Activity:
Write out the entries exactly. None of the pictures should appear in the copy.

Data records:
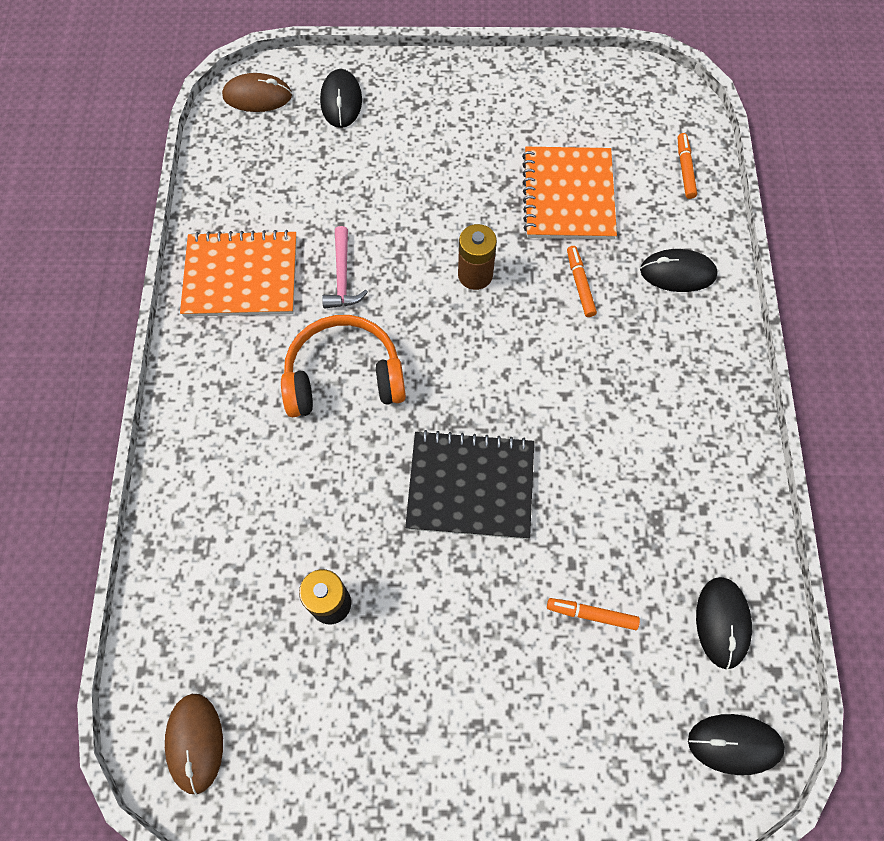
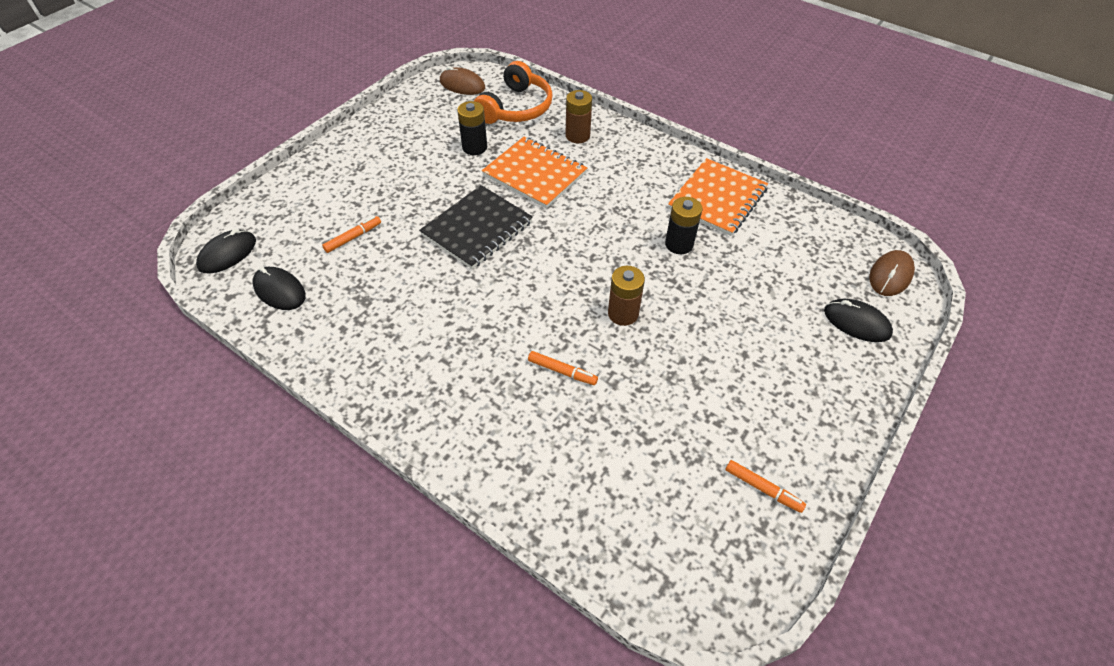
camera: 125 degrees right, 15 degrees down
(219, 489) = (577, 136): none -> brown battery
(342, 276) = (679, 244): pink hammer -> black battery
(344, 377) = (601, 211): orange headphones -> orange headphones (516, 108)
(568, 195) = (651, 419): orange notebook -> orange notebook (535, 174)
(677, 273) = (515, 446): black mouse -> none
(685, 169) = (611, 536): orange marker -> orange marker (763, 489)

Response for this exercise:
camera: 125 degrees right, 15 degrees down
(219, 489) = (577, 136): none -> brown battery
(342, 276) = (679, 244): pink hammer -> black battery
(344, 377) = (601, 211): orange headphones -> orange headphones (516, 108)
(568, 195) = (651, 419): orange notebook -> orange notebook (535, 174)
(677, 273) = (515, 446): black mouse -> none
(685, 169) = (611, 536): orange marker -> orange marker (763, 489)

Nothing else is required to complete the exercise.